[Aerial feature coordinate data]
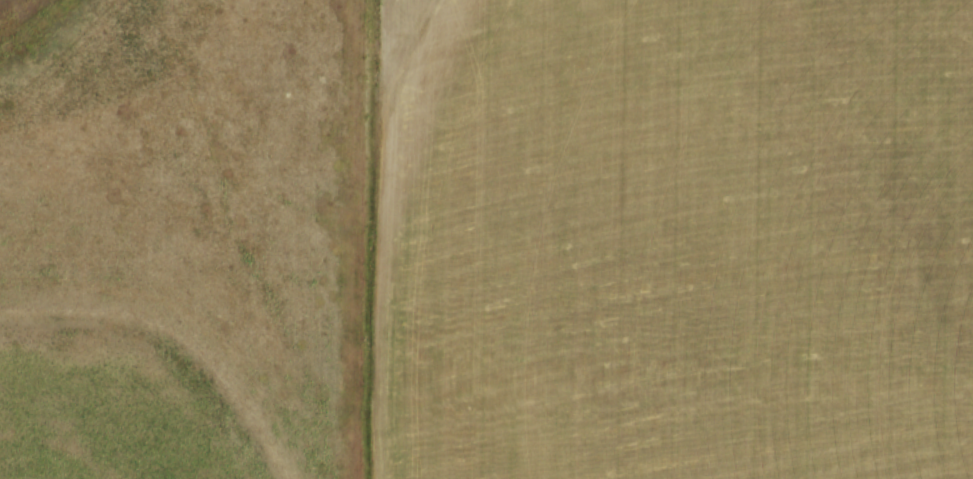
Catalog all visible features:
crop: (674, 239)

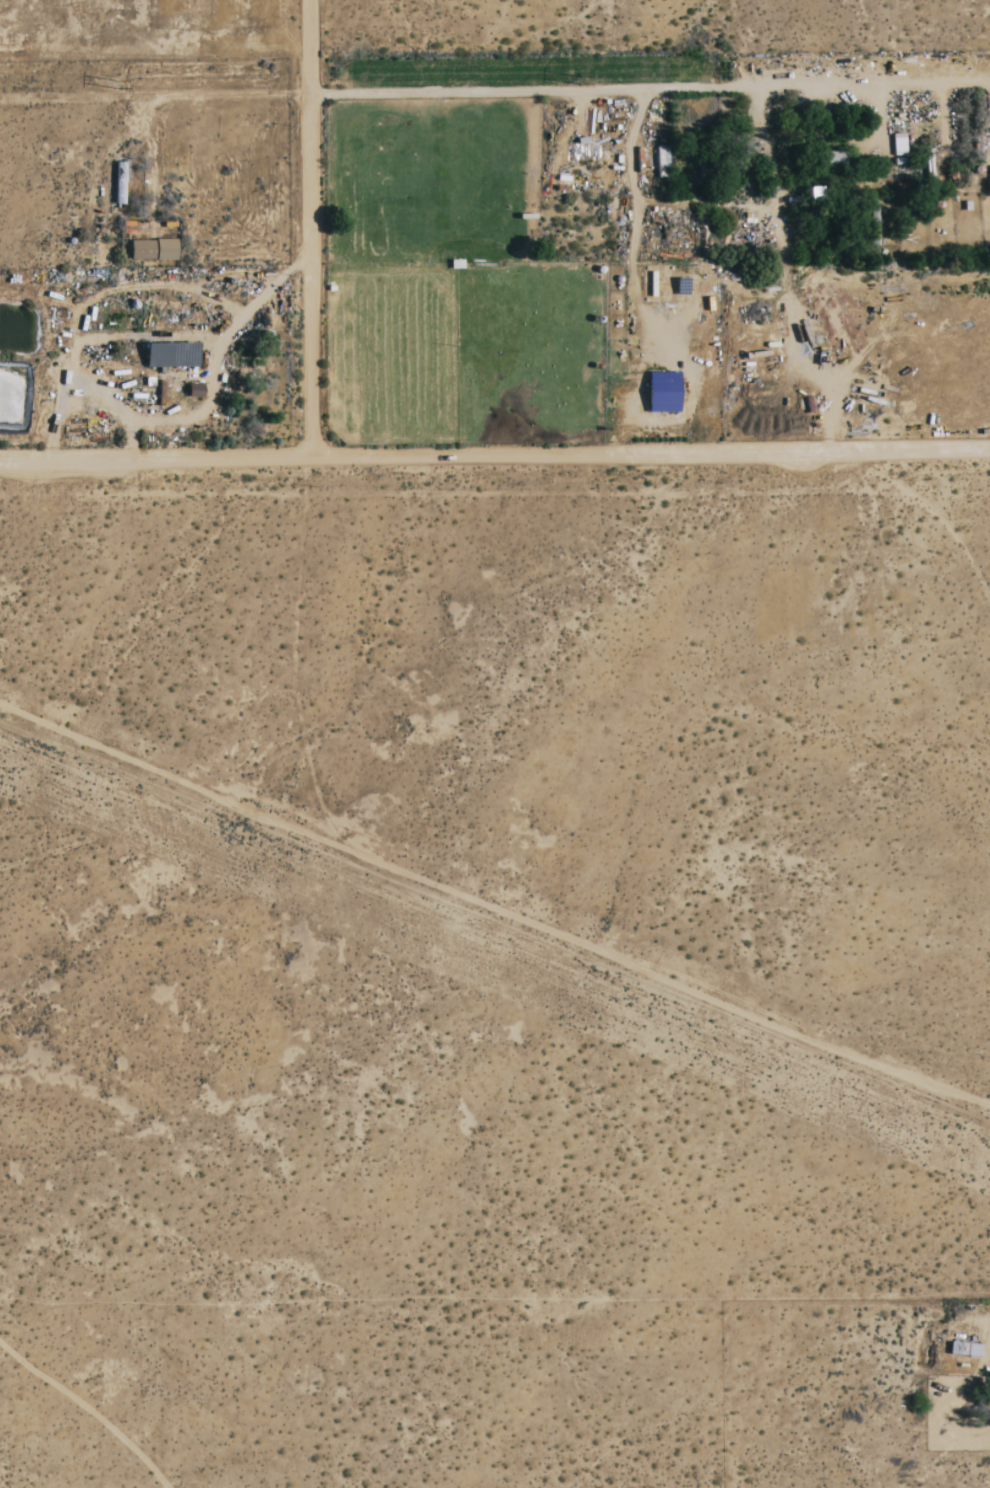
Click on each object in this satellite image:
power tower: (578, 81)
power tower: (118, 84)
road: (495, 94)
building: (899, 145)
building: (832, 161)
road: (312, 227)
building: (153, 250)
building: (664, 393)
road: (494, 452)

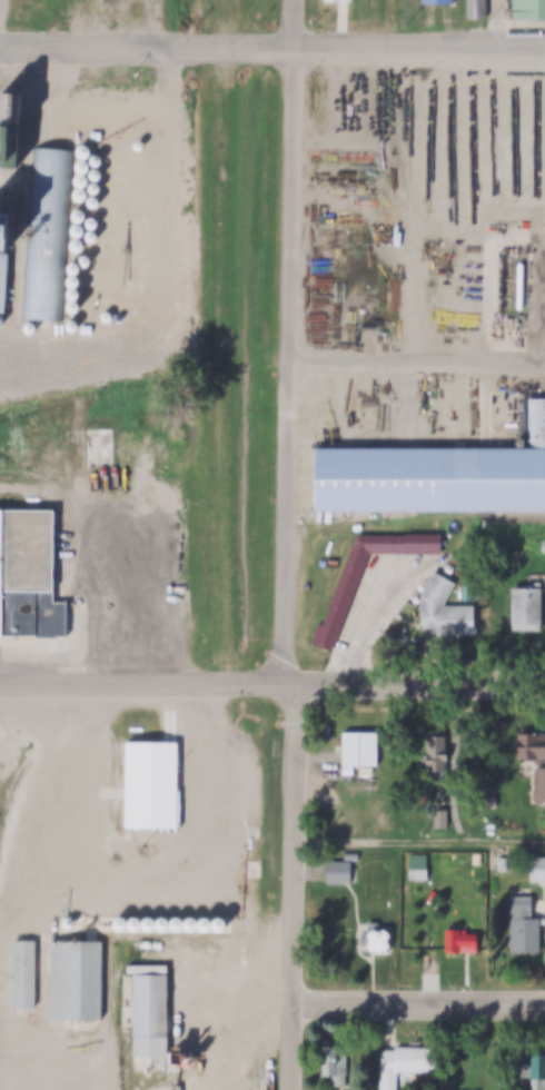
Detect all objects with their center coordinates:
building: (342, 0)
building: (434, 1)
building: (481, 9)
building: (529, 10)
road: (2, 23)
road: (295, 24)
road: (502, 24)
road: (272, 48)
building: (10, 128)
building: (97, 135)
building: (140, 145)
silo: (140, 145)
building: (84, 151)
silo: (84, 151)
building: (97, 158)
silo: (97, 158)
building: (83, 166)
silo: (83, 166)
building: (97, 172)
silo: (97, 172)
building: (82, 180)
silo: (82, 180)
building: (96, 186)
silo: (96, 186)
building: (80, 194)
silo: (80, 194)
building: (95, 200)
silo: (95, 200)
building: (78, 215)
silo: (78, 215)
building: (94, 221)
silo: (94, 221)
building: (78, 230)
silo: (78, 230)
building: (3, 231)
building: (49, 235)
building: (93, 235)
silo: (93, 235)
building: (77, 245)
silo: (77, 245)
building: (86, 260)
silo: (86, 260)
building: (72, 269)
silo: (72, 269)
building: (2, 278)
building: (72, 283)
silo: (72, 283)
building: (72, 295)
silo: (72, 295)
building: (71, 307)
silo: (71, 307)
building: (115, 315)
silo: (115, 315)
building: (2, 321)
silo: (2, 321)
building: (74, 324)
silo: (74, 324)
building: (32, 327)
silo: (32, 327)
building: (182, 328)
road: (94, 356)
road: (417, 361)
road: (40, 390)
building: (102, 446)
building: (433, 479)
building: (543, 543)
building: (542, 550)
road: (285, 570)
building: (27, 576)
building: (433, 596)
building: (341, 599)
building: (523, 612)
building: (451, 619)
road: (272, 685)
building: (357, 749)
building: (434, 754)
building: (533, 759)
building: (150, 785)
building: (439, 818)
road: (420, 844)
building: (351, 856)
building: (500, 864)
building: (449, 866)
building: (430, 868)
building: (536, 870)
building: (338, 872)
building: (123, 922)
silo: (123, 922)
building: (137, 922)
silo: (137, 922)
building: (151, 922)
silo: (151, 922)
building: (165, 922)
silo: (165, 922)
building: (179, 922)
silo: (179, 922)
building: (193, 922)
silo: (193, 922)
building: (69, 923)
silo: (69, 923)
building: (206, 923)
silo: (206, 923)
building: (220, 923)
silo: (220, 923)
building: (520, 928)
building: (372, 939)
building: (458, 943)
building: (23, 975)
building: (73, 981)
road: (419, 1006)
building: (147, 1016)
building: (331, 1063)
building: (534, 1064)
building: (396, 1065)

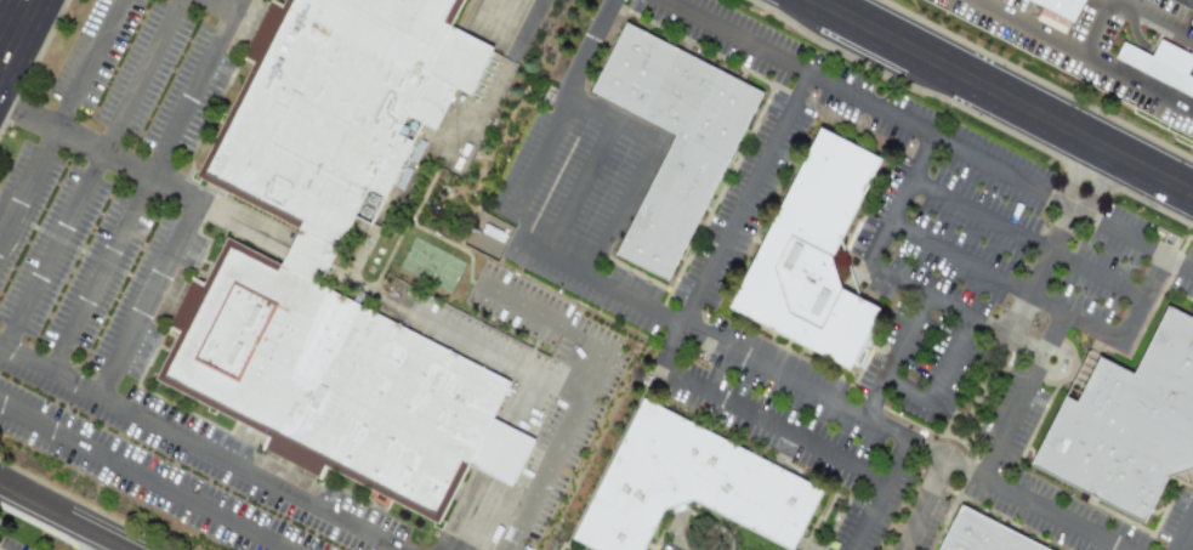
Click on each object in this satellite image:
building: (1034, 1)
road: (223, 5)
road: (236, 5)
building: (1064, 6)
road: (5, 11)
road: (1152, 20)
road: (1032, 25)
road: (39, 48)
road: (1150, 49)
road: (504, 65)
building: (1160, 65)
road: (1112, 68)
road: (193, 94)
road: (1003, 97)
building: (324, 114)
road: (59, 117)
road: (621, 132)
road: (927, 133)
road: (99, 149)
road: (92, 173)
road: (575, 191)
building: (682, 191)
road: (745, 200)
road: (1025, 237)
road: (1058, 242)
building: (817, 263)
road: (98, 271)
road: (894, 276)
road: (1003, 279)
road: (147, 297)
road: (1142, 298)
road: (895, 355)
road: (743, 358)
road: (955, 359)
road: (586, 387)
road: (909, 389)
building: (340, 393)
road: (1023, 395)
road: (752, 416)
building: (1132, 430)
road: (200, 447)
road: (139, 477)
building: (696, 484)
road: (881, 495)
road: (922, 504)
road: (65, 517)
road: (476, 525)
road: (1183, 531)
building: (988, 534)
road: (92, 541)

§ JOB
Show all of the lines above in which "tower" is present.

§ RESPONSE BELOW
power tower: (578, 81)
power tower: (118, 84)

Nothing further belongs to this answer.